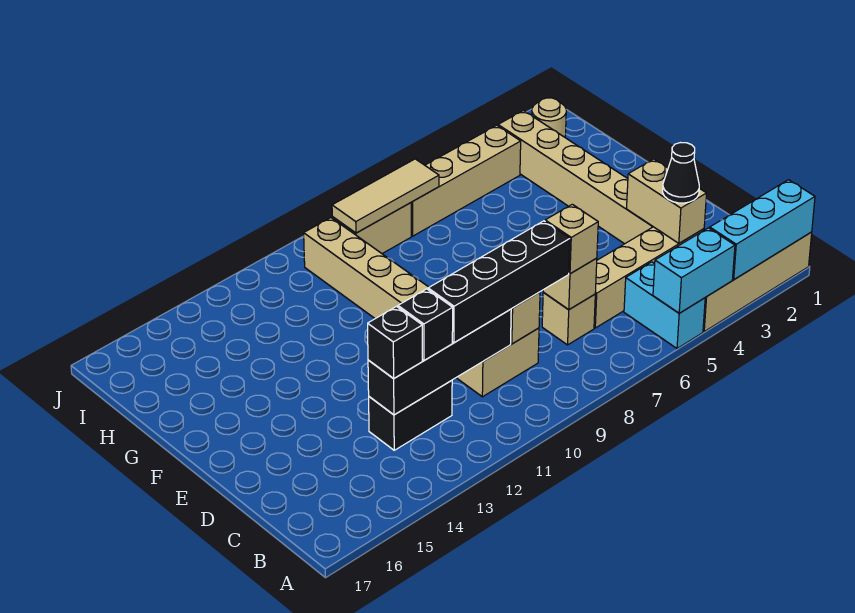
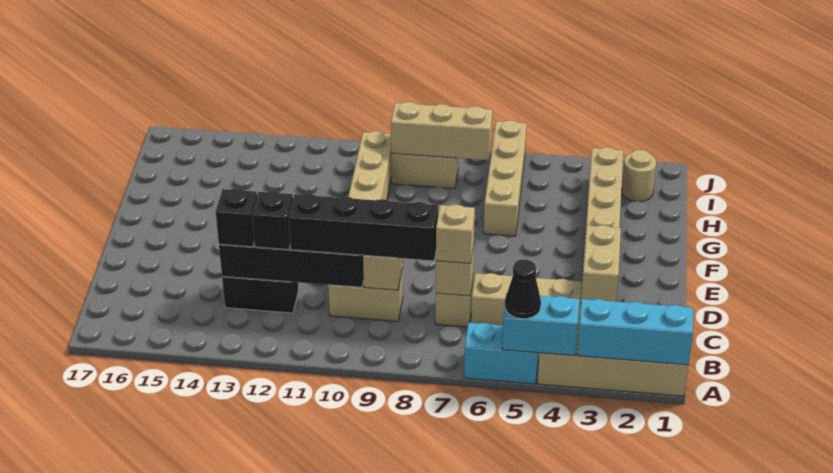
cyan brick A5:B5 level 1 -> cyan brick A5:A6 level 1
black cone C3 level 3 -> black cone A5 level 3
tan brick I4:I7 level 1 -> tan brick G6:J6 level 1
tan tile I7:I9 level 2 -> tan brick I7:I9 level 2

───

▶ [THE PROBLEM]: For the lines from the one containing "tan brick I4:I7" through the end of the listing above, output each exactly and leave out the rest.

▶ [TASK RESPONSE]:
tan brick I4:I7 level 1 -> tan brick G6:J6 level 1
tan tile I7:I9 level 2 -> tan brick I7:I9 level 2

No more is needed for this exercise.